RAW DATA Start Marker

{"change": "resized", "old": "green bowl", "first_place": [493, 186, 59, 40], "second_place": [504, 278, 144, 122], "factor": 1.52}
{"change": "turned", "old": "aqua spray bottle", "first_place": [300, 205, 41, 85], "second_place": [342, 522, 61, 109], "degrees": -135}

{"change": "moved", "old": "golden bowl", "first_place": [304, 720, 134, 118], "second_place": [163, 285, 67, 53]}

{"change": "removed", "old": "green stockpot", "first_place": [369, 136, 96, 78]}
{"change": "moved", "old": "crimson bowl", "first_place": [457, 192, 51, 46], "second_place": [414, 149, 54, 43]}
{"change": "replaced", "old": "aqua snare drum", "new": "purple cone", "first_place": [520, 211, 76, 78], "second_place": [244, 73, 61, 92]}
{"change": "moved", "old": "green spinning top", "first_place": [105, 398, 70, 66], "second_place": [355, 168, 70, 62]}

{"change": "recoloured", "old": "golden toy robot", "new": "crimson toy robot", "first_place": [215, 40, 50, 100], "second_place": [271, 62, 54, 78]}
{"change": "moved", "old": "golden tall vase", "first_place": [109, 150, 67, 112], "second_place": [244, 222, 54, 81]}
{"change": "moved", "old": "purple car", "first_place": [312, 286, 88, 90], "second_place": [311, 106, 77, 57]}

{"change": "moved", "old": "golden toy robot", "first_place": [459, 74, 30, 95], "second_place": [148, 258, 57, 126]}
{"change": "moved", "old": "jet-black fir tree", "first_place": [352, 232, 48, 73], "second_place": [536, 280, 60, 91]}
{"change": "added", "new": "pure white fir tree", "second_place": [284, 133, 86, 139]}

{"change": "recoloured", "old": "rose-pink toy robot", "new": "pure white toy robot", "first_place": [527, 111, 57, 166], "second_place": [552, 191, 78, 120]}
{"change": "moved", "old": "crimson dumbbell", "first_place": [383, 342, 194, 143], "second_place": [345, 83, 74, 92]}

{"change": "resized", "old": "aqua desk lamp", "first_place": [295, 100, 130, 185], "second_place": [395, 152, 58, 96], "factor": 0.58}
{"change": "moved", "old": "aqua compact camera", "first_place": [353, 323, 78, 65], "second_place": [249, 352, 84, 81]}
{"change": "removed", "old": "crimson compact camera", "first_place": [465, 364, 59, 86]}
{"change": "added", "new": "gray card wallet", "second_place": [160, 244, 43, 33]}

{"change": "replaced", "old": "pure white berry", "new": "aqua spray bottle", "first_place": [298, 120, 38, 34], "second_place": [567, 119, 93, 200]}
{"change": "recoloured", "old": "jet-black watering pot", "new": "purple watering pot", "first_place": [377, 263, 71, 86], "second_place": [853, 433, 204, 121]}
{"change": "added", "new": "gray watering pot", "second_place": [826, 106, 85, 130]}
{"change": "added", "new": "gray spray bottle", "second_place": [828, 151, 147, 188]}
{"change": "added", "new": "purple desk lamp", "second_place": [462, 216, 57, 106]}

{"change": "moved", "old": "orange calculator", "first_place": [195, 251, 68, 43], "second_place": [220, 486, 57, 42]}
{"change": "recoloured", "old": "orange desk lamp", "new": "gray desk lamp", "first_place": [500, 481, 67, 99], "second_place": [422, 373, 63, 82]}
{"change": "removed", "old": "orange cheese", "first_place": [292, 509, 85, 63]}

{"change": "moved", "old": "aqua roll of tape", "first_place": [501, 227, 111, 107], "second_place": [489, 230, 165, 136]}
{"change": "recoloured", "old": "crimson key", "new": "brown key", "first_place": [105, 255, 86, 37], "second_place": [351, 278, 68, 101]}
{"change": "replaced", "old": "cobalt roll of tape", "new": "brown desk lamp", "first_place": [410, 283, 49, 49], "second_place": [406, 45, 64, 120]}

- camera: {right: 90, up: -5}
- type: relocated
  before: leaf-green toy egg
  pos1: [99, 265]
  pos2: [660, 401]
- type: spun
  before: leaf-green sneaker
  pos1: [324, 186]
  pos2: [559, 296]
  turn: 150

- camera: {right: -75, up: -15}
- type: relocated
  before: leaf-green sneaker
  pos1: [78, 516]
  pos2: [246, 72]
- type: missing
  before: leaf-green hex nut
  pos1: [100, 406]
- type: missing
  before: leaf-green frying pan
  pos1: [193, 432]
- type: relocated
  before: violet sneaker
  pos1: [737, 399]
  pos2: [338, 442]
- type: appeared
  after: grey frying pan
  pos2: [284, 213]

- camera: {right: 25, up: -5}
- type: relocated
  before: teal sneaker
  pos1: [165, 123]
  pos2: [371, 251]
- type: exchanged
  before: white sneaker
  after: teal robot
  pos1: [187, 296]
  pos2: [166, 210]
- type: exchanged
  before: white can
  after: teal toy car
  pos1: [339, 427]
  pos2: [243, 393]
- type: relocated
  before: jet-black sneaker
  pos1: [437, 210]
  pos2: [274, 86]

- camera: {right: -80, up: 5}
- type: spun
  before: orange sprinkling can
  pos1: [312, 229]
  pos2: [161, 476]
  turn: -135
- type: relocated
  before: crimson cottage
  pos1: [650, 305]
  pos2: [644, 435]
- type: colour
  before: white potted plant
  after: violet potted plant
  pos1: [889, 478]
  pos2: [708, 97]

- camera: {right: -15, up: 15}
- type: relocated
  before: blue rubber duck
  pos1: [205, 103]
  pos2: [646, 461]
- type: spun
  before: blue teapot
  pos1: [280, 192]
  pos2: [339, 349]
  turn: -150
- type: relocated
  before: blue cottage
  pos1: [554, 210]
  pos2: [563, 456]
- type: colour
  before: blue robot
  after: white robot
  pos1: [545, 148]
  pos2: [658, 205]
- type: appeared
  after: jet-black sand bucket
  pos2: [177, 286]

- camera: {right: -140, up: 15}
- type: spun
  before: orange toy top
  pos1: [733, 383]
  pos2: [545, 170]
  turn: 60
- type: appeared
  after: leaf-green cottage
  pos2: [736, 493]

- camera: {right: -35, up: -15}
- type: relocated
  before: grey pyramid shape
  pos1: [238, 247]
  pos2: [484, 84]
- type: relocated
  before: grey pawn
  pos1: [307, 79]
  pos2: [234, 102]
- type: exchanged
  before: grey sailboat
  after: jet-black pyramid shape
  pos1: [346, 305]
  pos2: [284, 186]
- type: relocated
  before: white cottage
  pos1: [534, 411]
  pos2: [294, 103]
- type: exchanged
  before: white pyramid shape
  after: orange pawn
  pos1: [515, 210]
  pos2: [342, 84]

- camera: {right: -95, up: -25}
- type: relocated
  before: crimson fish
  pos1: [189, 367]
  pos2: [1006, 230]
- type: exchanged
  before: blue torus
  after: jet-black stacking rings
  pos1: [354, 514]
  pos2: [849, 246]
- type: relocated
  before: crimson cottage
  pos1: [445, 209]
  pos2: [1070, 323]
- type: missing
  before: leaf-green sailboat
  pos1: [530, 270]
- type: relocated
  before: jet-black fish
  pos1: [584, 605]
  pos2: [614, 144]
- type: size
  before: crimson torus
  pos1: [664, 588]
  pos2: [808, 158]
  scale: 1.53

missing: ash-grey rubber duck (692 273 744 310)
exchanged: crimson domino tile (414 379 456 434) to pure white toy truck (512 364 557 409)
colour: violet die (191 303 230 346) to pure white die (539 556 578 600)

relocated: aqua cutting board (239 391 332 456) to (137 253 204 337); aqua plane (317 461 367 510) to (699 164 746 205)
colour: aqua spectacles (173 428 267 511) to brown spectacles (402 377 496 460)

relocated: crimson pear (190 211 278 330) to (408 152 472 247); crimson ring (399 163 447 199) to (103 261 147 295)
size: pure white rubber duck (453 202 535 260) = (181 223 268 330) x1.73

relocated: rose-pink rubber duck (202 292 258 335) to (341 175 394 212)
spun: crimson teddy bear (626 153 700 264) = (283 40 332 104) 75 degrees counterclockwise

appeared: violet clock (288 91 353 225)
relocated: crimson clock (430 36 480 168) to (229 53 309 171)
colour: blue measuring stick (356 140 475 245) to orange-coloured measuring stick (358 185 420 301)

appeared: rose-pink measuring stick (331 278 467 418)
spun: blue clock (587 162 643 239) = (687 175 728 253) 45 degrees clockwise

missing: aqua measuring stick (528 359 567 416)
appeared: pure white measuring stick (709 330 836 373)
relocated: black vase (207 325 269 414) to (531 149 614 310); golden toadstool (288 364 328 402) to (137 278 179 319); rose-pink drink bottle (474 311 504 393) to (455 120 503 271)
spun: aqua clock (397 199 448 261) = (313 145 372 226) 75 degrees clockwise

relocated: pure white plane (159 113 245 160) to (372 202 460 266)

RAW DATA End Marker

### ASSIGNMENT
Copy the stretch of the records above that runs from the line with "before: crimson fish" through the line with "appeared: pure white". Both end lines belong in the copy, and nothing else does.

### ANSWER
  before: crimson fish
  pos1: [189, 367]
  pos2: [1006, 230]
- type: exchanged
  before: blue torus
  after: jet-black stacking rings
  pos1: [354, 514]
  pos2: [849, 246]
- type: relocated
  before: crimson cottage
  pos1: [445, 209]
  pos2: [1070, 323]
- type: missing
  before: leaf-green sailboat
  pos1: [530, 270]
- type: relocated
  before: jet-black fish
  pos1: [584, 605]
  pos2: [614, 144]
- type: size
  before: crimson torus
  pos1: [664, 588]
  pos2: [808, 158]
  scale: 1.53

missing: ash-grey rubber duck (692 273 744 310)
exchanged: crimson domino tile (414 379 456 434) to pure white toy truck (512 364 557 409)
colour: violet die (191 303 230 346) to pure white die (539 556 578 600)

relocated: aqua cutting board (239 391 332 456) to (137 253 204 337); aqua plane (317 461 367 510) to (699 164 746 205)
colour: aqua spectacles (173 428 267 511) to brown spectacles (402 377 496 460)

relocated: crimson pear (190 211 278 330) to (408 152 472 247); crimson ring (399 163 447 199) to (103 261 147 295)
size: pure white rubber duck (453 202 535 260) = (181 223 268 330) x1.73

relocated: rose-pink rubber duck (202 292 258 335) to (341 175 394 212)
spun: crimson teddy bear (626 153 700 264) = (283 40 332 104) 75 degrees counterclockwise

appeared: violet clock (288 91 353 225)
relocated: crimson clock (430 36 480 168) to (229 53 309 171)
colour: blue measuring stick (356 140 475 245) to orange-coloured measuring stick (358 185 420 301)

appeared: rose-pink measuring stick (331 278 467 418)
spun: blue clock (587 162 643 239) = (687 175 728 253) 45 degrees clockwise

missing: aqua measuring stick (528 359 567 416)
appeared: pure white measuring stick (709 330 836 373)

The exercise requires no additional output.